## Given task:
Collect each line below that contains the string "kern". Case counts.

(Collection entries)
§
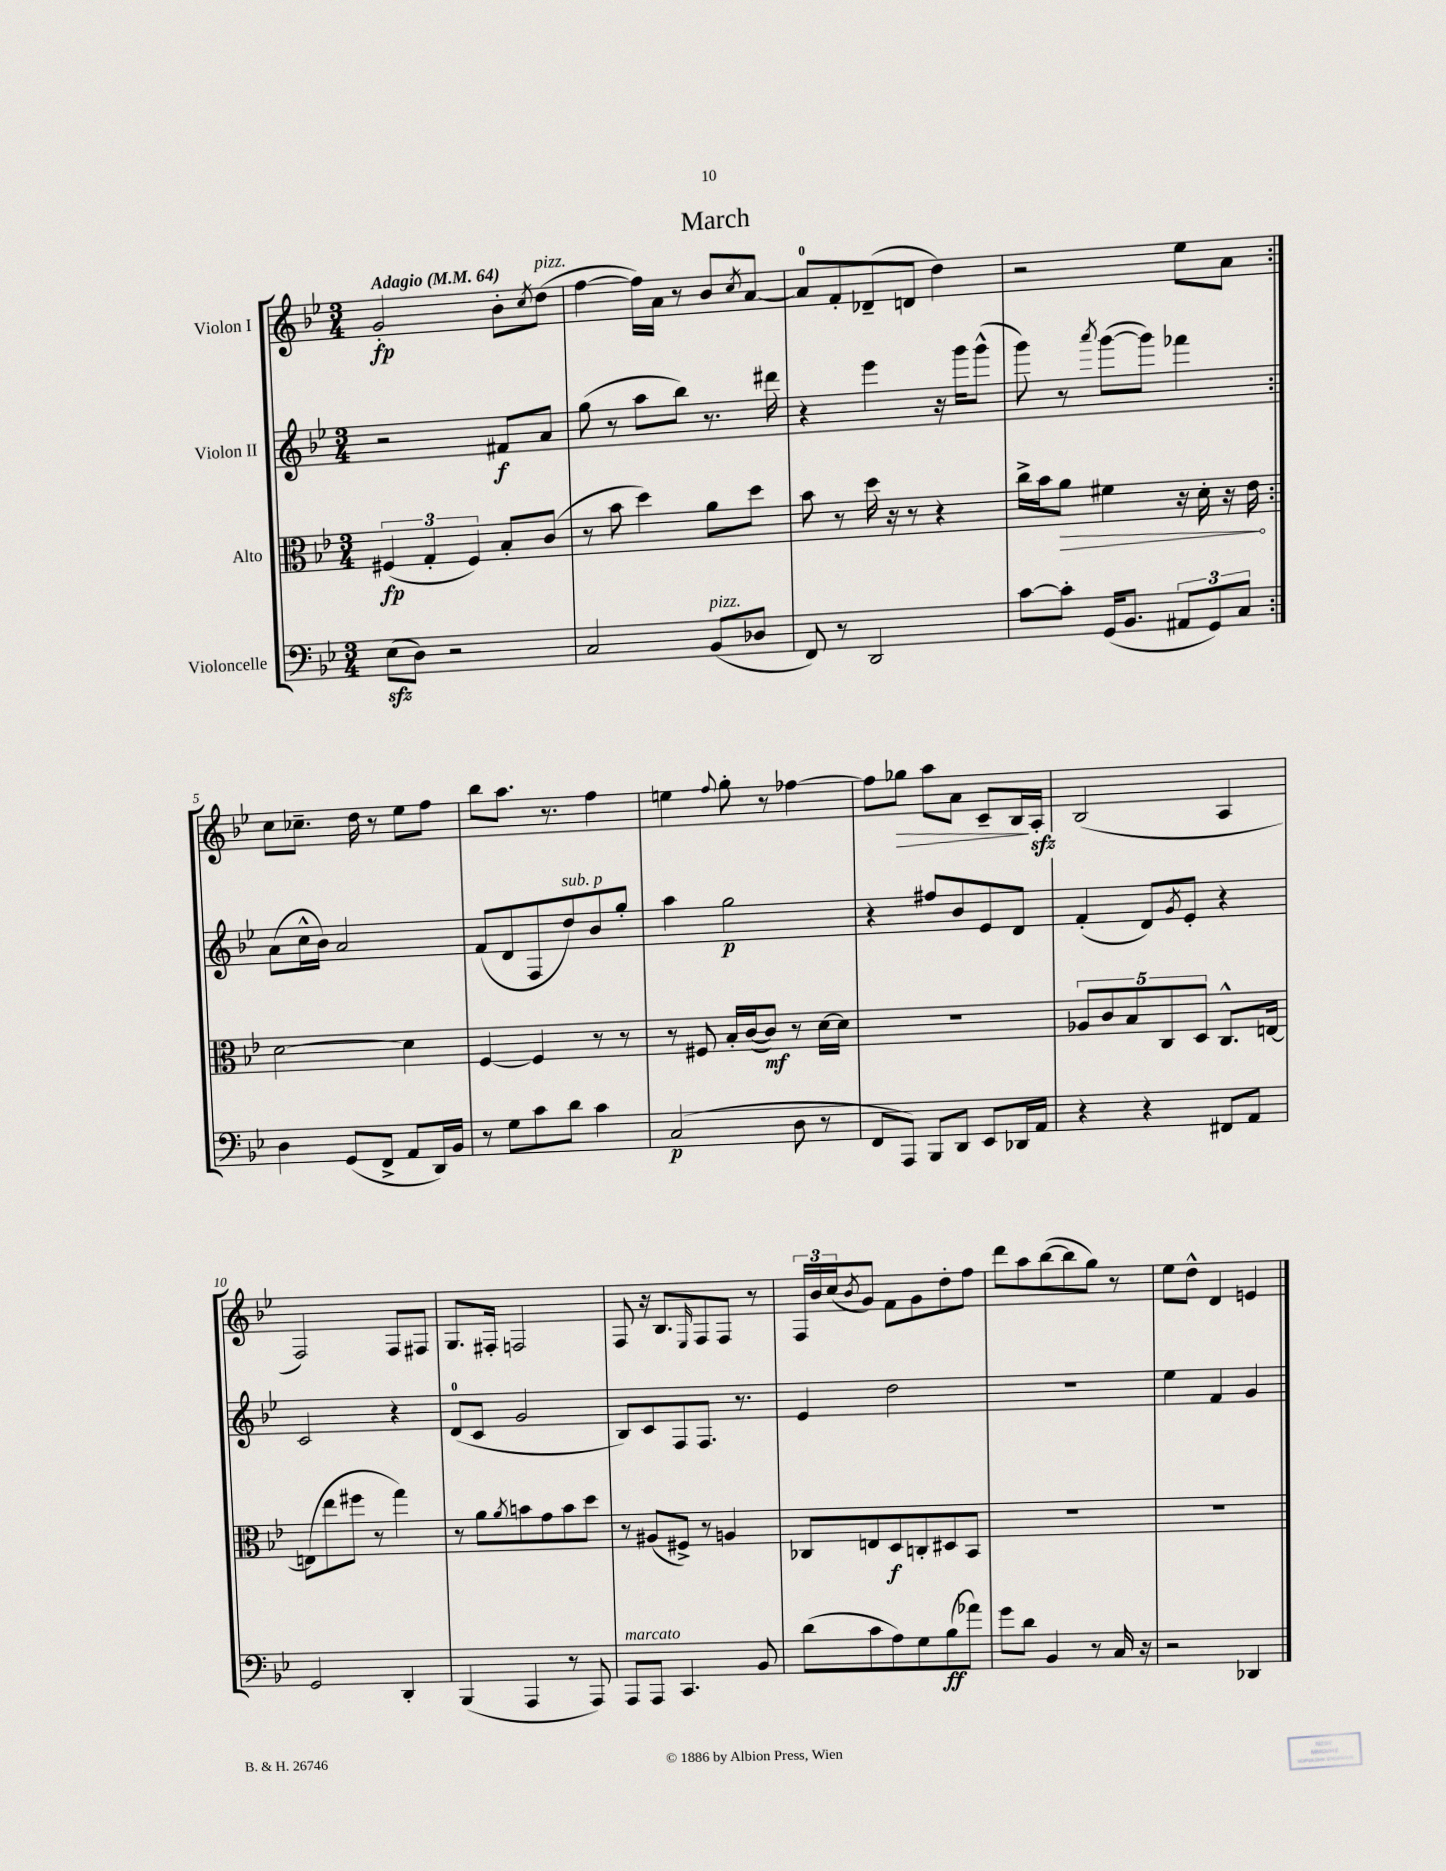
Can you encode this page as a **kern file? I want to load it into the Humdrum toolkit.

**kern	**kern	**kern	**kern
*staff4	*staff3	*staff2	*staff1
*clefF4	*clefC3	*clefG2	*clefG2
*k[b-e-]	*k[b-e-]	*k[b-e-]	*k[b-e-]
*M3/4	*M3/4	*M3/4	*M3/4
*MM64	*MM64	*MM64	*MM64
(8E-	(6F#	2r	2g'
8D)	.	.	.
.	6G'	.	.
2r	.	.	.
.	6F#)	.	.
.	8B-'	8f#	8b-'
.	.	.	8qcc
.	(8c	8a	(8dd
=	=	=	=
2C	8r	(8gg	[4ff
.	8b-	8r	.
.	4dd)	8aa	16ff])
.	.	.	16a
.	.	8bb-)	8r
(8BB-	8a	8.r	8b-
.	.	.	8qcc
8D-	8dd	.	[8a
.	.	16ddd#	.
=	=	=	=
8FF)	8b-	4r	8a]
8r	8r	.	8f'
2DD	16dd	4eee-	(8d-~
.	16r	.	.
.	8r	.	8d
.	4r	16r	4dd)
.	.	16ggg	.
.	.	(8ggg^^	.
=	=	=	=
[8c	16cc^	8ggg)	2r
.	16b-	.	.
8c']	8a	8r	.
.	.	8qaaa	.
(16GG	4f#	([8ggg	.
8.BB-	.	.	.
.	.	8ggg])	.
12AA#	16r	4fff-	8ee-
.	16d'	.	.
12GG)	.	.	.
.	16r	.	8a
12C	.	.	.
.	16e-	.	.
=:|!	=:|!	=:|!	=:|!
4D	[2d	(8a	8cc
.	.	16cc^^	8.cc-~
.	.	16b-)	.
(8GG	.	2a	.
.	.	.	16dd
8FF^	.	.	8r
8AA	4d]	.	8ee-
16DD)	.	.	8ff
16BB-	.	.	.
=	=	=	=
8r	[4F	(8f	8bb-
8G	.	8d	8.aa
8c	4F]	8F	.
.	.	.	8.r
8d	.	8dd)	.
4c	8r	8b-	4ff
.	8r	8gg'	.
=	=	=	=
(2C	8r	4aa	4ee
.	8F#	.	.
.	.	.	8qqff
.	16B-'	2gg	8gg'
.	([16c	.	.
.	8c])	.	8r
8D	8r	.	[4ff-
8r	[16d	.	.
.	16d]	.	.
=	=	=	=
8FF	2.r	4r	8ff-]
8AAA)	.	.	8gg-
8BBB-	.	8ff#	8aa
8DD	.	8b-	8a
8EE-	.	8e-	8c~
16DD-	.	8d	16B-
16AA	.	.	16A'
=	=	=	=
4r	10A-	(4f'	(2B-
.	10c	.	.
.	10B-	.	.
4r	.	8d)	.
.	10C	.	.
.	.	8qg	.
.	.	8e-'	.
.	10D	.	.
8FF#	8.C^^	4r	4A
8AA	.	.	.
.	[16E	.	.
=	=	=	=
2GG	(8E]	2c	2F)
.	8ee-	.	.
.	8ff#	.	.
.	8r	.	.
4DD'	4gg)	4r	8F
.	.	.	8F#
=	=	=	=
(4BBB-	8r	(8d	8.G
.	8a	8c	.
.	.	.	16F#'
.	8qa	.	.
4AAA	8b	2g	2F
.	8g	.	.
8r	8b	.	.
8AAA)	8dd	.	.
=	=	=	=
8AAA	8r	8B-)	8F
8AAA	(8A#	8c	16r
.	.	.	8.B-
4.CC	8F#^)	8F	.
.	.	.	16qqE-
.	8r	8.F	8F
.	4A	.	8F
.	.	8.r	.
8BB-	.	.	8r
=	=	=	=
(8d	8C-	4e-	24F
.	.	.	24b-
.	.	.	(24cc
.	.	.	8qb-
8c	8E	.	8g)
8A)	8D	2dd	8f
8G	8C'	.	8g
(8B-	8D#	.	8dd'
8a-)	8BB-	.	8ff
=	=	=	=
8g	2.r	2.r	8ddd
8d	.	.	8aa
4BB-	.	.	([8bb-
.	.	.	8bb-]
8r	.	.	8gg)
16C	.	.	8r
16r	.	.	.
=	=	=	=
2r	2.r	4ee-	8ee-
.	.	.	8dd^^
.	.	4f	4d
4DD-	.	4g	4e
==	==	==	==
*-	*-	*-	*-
§
## Response to this exercise:
Can you encode this page as a **kern file? I want to load it into the Humdrum toolkit.
**kern	**kern	**kern	**kern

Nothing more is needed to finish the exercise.